*** DATA FOR THE TASK ***
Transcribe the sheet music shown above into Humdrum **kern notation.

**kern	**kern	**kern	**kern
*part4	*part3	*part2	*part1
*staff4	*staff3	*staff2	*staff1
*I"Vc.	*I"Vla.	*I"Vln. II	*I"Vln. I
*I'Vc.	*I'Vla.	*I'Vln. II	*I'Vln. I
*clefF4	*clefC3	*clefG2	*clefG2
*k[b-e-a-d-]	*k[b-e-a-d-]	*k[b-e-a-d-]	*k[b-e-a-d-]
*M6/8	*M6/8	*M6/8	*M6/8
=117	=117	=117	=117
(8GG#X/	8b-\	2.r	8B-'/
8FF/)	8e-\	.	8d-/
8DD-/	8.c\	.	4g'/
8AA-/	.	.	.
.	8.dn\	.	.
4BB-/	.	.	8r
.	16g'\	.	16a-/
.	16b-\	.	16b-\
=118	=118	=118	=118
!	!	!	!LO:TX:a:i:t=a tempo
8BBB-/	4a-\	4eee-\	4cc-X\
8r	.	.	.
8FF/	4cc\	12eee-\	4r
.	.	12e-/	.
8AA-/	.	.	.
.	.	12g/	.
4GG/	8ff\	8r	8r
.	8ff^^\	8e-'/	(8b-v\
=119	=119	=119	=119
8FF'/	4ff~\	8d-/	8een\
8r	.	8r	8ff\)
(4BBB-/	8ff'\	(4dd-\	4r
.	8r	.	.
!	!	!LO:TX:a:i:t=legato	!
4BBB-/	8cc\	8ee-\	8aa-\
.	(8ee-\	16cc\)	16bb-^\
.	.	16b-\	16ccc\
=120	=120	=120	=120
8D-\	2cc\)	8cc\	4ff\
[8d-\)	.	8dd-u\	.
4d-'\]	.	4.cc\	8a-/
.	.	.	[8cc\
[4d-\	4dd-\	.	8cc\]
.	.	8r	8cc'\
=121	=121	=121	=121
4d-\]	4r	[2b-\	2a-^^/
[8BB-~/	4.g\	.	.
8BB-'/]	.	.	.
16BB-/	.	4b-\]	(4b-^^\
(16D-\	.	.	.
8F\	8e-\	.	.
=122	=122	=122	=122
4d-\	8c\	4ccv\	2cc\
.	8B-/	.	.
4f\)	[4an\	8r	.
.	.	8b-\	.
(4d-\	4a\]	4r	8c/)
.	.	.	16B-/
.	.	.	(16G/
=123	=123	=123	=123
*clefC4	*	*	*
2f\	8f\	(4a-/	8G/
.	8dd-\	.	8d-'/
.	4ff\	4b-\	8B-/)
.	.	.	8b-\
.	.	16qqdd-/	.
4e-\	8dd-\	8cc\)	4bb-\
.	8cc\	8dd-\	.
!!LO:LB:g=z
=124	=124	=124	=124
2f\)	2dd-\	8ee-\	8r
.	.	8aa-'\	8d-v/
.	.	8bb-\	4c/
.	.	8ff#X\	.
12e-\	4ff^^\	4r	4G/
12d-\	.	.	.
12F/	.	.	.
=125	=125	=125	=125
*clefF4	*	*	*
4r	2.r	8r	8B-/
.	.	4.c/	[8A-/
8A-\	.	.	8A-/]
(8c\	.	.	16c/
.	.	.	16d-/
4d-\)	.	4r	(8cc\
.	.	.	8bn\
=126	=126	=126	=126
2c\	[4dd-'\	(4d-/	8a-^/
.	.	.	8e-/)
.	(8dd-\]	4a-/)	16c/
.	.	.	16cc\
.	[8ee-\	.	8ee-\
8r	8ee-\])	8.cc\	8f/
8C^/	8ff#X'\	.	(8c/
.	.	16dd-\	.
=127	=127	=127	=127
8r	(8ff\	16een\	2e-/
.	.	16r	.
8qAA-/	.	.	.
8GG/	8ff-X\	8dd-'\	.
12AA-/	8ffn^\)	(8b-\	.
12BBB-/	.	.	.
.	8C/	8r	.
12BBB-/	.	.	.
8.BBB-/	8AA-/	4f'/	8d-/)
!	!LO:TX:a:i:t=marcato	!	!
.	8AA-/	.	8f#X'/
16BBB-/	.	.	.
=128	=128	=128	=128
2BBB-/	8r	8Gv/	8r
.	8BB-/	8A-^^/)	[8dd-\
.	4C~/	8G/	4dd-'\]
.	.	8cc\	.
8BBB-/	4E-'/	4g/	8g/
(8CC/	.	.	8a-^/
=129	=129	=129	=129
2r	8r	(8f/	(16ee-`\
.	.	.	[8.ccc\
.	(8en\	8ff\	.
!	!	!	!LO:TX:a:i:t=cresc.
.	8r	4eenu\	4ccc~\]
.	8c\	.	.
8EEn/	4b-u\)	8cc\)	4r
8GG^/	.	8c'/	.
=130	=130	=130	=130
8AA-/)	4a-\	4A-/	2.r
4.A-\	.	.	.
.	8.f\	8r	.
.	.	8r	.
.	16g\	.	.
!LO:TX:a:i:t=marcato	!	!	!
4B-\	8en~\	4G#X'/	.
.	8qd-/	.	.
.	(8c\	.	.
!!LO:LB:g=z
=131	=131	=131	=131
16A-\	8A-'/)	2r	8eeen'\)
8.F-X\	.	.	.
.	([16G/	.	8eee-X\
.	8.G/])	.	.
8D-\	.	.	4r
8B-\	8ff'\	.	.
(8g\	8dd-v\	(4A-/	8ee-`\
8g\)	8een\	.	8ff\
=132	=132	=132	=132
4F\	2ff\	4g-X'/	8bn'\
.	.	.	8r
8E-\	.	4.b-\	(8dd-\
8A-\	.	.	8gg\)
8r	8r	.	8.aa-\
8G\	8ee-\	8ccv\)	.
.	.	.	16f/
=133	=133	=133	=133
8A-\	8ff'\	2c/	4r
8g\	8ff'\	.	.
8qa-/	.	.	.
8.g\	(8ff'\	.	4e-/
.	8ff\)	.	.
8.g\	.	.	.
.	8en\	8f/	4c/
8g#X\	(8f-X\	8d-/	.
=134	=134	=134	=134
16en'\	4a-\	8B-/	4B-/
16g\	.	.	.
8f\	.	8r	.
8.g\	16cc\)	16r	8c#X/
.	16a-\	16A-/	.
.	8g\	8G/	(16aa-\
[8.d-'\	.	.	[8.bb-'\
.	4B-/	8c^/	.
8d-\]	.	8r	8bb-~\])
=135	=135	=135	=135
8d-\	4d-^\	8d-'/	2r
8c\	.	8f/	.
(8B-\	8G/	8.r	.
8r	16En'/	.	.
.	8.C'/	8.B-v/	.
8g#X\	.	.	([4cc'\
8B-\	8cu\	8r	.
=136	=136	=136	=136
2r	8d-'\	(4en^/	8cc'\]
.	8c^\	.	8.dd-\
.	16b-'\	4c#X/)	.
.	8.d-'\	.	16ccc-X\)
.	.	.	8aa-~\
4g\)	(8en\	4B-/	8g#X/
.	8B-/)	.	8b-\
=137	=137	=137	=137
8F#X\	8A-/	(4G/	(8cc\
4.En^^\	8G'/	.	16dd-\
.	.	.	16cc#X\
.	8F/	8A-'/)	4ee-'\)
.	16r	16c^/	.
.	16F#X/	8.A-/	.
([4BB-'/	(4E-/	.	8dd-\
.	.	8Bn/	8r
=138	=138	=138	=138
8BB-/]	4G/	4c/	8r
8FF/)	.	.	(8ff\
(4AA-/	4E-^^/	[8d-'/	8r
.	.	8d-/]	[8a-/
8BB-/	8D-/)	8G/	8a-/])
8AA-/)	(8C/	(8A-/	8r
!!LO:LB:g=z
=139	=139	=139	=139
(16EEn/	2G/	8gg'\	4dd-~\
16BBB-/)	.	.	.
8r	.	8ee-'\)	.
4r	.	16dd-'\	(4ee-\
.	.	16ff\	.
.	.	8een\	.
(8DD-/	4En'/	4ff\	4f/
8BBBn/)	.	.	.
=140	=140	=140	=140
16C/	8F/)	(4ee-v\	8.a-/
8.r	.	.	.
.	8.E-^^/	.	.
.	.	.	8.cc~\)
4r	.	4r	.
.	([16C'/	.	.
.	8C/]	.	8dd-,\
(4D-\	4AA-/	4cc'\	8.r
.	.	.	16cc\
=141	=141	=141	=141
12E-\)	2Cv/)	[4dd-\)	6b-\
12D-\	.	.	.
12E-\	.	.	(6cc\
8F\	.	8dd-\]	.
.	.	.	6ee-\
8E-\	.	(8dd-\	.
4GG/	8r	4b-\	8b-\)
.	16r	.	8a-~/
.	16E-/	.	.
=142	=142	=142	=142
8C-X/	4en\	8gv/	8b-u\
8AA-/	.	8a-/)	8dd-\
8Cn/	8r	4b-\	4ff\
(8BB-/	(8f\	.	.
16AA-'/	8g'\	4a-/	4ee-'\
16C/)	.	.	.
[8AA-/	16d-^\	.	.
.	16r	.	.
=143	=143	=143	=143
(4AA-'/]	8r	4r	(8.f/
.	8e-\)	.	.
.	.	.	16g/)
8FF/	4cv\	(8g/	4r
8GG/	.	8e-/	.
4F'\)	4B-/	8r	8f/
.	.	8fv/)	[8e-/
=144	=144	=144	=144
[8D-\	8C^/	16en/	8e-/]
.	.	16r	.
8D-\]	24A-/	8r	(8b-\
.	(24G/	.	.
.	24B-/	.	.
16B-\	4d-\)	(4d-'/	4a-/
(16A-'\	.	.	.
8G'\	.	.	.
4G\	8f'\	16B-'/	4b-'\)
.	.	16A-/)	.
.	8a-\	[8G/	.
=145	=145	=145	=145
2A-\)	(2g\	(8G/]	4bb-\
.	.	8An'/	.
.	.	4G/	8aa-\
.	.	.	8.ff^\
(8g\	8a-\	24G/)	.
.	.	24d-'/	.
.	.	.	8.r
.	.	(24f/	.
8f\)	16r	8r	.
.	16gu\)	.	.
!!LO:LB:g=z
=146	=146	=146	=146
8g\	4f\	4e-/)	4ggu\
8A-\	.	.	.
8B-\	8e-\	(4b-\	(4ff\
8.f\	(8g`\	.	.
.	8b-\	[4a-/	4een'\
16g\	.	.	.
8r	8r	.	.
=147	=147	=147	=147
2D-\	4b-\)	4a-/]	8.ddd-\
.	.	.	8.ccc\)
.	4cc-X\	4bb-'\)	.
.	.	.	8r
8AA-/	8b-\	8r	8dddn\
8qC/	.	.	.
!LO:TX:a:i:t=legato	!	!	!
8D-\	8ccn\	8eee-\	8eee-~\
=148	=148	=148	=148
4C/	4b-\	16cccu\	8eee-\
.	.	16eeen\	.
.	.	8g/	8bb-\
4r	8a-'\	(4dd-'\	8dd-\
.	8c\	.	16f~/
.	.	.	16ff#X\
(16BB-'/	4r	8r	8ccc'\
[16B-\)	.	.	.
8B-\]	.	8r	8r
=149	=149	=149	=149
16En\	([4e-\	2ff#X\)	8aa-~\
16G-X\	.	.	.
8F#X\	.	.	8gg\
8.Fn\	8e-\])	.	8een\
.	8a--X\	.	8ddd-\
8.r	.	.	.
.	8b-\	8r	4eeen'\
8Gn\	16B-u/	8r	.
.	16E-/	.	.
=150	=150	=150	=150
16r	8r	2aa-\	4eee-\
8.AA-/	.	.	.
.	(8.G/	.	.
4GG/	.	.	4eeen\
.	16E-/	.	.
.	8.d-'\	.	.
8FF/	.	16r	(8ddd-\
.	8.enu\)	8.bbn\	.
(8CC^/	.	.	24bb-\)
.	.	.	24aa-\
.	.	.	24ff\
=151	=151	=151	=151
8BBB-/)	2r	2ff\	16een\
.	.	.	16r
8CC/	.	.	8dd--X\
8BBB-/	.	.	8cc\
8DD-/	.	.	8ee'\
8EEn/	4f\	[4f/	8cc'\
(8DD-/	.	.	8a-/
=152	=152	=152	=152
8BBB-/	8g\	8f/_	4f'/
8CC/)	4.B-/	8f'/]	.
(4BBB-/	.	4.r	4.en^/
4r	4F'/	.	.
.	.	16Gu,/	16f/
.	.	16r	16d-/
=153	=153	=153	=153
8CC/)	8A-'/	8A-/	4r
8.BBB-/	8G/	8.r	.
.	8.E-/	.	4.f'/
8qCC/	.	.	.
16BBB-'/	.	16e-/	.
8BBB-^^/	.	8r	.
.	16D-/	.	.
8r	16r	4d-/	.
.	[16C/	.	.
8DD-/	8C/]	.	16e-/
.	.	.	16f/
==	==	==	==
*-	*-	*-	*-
***
GIVEN TASK:
Return every line of the items that contains the string "kern". Case counts.

THE RESPONSE:
Transcribe the sheet music shown above into Humdrum **kern notation.
**kern	**kern	**kern	**kern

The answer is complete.